[GIVEN DATA Boundary: Start]

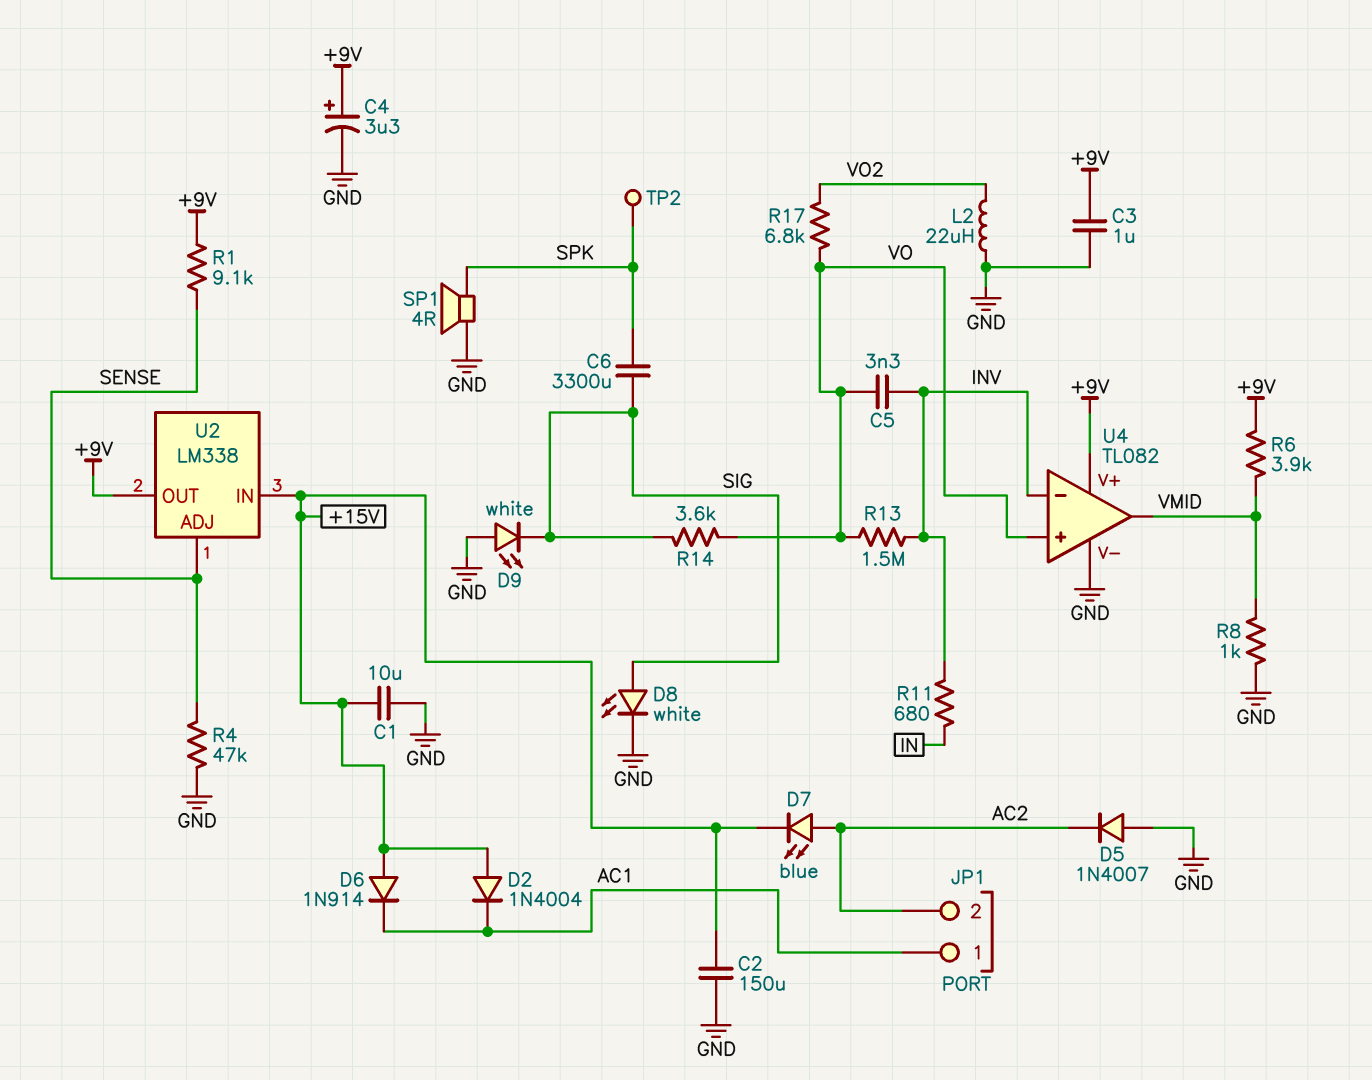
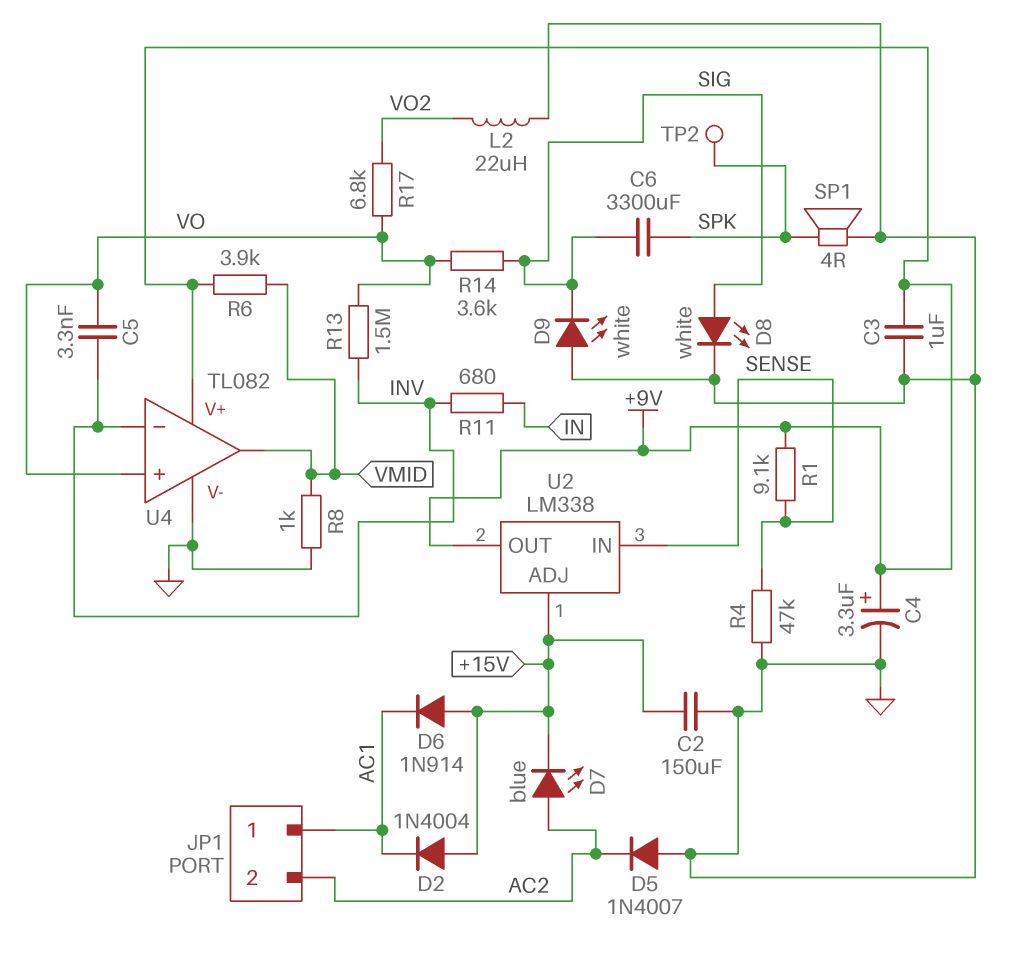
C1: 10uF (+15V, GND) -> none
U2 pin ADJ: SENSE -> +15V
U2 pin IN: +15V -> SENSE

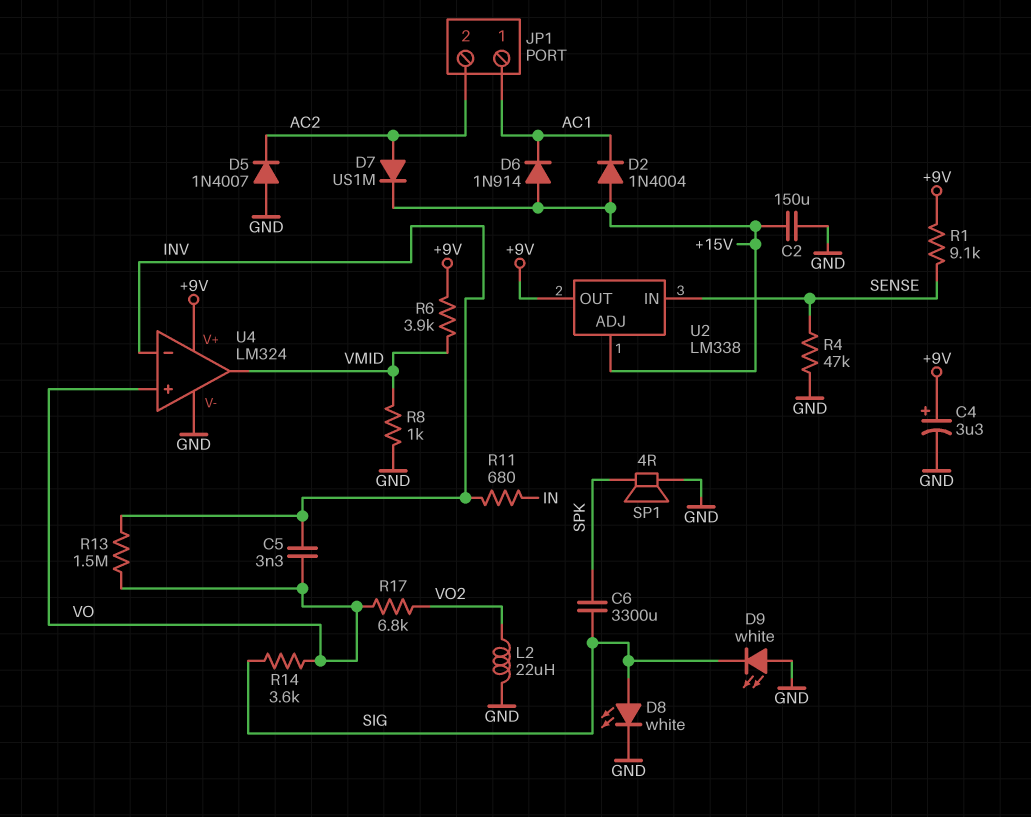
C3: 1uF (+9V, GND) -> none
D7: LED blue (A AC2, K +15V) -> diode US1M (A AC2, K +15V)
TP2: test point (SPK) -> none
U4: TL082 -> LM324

[GIVEN DATA Boundary: End]

THE PROBLEM
Beginning at the line with "U2 pin ADJ: SENSE -> +15V", reproduce word for word each line through the last line of the records. Include both ends but no pictures.

PROBLEM SOLUTION
U2 pin ADJ: SENSE -> +15V
U2 pin IN: +15V -> SENSE

C3: 1uF (+9V, GND) -> none
D7: LED blue (A AC2, K +15V) -> diode US1M (A AC2, K +15V)
TP2: test point (SPK) -> none
U4: TL082 -> LM324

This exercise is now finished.